(Beginning of Data for the task)

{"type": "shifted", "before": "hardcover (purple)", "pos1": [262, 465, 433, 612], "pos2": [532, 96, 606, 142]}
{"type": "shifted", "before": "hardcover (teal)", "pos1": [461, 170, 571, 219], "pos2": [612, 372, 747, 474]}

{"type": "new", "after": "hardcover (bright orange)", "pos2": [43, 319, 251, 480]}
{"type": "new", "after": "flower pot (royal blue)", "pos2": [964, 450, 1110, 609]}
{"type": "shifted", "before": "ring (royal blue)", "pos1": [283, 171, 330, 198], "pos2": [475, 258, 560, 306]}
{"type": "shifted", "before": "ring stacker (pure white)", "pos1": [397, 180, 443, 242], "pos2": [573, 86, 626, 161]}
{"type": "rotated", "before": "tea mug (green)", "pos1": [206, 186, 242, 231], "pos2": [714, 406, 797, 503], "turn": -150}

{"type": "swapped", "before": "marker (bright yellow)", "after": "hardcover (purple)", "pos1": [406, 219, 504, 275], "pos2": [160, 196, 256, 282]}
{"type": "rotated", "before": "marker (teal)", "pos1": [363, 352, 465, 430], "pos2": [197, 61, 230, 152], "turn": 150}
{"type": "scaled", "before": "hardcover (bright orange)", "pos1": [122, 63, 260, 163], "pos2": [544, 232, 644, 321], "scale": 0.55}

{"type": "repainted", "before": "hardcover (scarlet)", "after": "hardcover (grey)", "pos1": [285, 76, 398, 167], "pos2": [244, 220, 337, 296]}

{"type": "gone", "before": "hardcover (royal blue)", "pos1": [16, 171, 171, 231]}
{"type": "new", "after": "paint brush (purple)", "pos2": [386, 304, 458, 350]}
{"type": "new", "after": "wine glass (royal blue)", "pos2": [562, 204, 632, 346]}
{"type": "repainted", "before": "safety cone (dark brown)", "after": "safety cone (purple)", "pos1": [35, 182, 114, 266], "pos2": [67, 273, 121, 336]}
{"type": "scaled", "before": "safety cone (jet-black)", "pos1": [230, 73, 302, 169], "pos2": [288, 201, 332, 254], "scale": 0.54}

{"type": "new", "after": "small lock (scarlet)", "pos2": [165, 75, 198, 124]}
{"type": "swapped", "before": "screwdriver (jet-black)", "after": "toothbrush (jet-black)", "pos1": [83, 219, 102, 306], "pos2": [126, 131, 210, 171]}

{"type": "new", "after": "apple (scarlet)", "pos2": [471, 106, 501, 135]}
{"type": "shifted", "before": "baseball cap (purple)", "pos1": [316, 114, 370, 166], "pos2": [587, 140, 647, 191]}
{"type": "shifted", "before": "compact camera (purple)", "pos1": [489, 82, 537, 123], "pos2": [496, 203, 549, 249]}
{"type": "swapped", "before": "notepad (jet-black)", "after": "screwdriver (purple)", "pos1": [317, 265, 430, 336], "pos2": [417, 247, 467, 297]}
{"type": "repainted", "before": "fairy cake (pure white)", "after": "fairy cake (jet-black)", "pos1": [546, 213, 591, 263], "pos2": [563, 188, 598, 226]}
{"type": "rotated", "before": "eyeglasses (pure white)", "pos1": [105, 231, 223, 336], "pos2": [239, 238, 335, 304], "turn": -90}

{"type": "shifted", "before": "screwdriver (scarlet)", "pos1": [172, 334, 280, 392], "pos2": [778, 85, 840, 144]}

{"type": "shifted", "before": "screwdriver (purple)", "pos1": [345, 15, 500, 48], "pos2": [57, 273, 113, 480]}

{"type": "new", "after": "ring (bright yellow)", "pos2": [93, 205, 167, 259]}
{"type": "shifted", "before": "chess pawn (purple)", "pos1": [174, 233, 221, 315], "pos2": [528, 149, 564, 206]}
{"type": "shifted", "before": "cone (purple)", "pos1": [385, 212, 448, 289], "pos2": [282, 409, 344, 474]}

(End of Data for the task)

- Problem statement -
Please output the records once more, exactly as they were written.

- Written response -
{"type": "shifted", "before": "hardcover (purple)", "pos1": [262, 465, 433, 612], "pos2": [532, 96, 606, 142]}
{"type": "shifted", "before": "hardcover (teal)", "pos1": [461, 170, 571, 219], "pos2": [612, 372, 747, 474]}

{"type": "new", "after": "hardcover (bright orange)", "pos2": [43, 319, 251, 480]}
{"type": "new", "after": "flower pot (royal blue)", "pos2": [964, 450, 1110, 609]}
{"type": "shifted", "before": "ring (royal blue)", "pos1": [283, 171, 330, 198], "pos2": [475, 258, 560, 306]}
{"type": "shifted", "before": "ring stacker (pure white)", "pos1": [397, 180, 443, 242], "pos2": [573, 86, 626, 161]}
{"type": "rotated", "before": "tea mug (green)", "pos1": [206, 186, 242, 231], "pos2": [714, 406, 797, 503], "turn": -150}

{"type": "swapped", "before": "marker (bright yellow)", "after": "hardcover (purple)", "pos1": [406, 219, 504, 275], "pos2": [160, 196, 256, 282]}
{"type": "rotated", "before": "marker (teal)", "pos1": [363, 352, 465, 430], "pos2": [197, 61, 230, 152], "turn": 150}
{"type": "scaled", "before": "hardcover (bright orange)", "pos1": [122, 63, 260, 163], "pos2": [544, 232, 644, 321], "scale": 0.55}

{"type": "repainted", "before": "hardcover (scarlet)", "after": "hardcover (grey)", "pos1": [285, 76, 398, 167], "pos2": [244, 220, 337, 296]}

{"type": "gone", "before": "hardcover (royal blue)", "pos1": [16, 171, 171, 231]}
{"type": "new", "after": "paint brush (purple)", "pos2": [386, 304, 458, 350]}
{"type": "new", "after": "wine glass (royal blue)", "pos2": [562, 204, 632, 346]}
{"type": "repainted", "before": "safety cone (dark brown)", "after": "safety cone (purple)", "pos1": [35, 182, 114, 266], "pos2": [67, 273, 121, 336]}
{"type": "scaled", "before": "safety cone (jet-black)", "pos1": [230, 73, 302, 169], "pos2": [288, 201, 332, 254], "scale": 0.54}

{"type": "new", "after": "small lock (scarlet)", "pos2": [165, 75, 198, 124]}
{"type": "swapped", "before": "screwdriver (jet-black)", "after": "toothbrush (jet-black)", "pos1": [83, 219, 102, 306], "pos2": [126, 131, 210, 171]}

{"type": "new", "after": "apple (scarlet)", "pos2": [471, 106, 501, 135]}
{"type": "shifted", "before": "baseball cap (purple)", "pos1": [316, 114, 370, 166], "pos2": [587, 140, 647, 191]}
{"type": "shifted", "before": "compact camera (purple)", "pos1": [489, 82, 537, 123], "pos2": [496, 203, 549, 249]}
{"type": "swapped", "before": "notepad (jet-black)", "after": "screwdriver (purple)", "pos1": [317, 265, 430, 336], "pos2": [417, 247, 467, 297]}
{"type": "repainted", "before": "fairy cake (pure white)", "after": "fairy cake (jet-black)", "pos1": [546, 213, 591, 263], "pos2": [563, 188, 598, 226]}
{"type": "rotated", "before": "eyeglasses (pure white)", "pos1": [105, 231, 223, 336], "pos2": [239, 238, 335, 304], "turn": -90}

{"type": "shifted", "before": "screwdriver (scarlet)", "pos1": [172, 334, 280, 392], "pos2": [778, 85, 840, 144]}

{"type": "shifted", "before": "screwdriver (purple)", "pos1": [345, 15, 500, 48], "pos2": [57, 273, 113, 480]}

{"type": "new", "after": "ring (bright yellow)", "pos2": [93, 205, 167, 259]}
{"type": "shifted", "before": "chess pawn (purple)", "pos1": [174, 233, 221, 315], "pos2": [528, 149, 564, 206]}
{"type": "shifted", "before": "cone (purple)", "pos1": [385, 212, 448, 289], "pos2": [282, 409, 344, 474]}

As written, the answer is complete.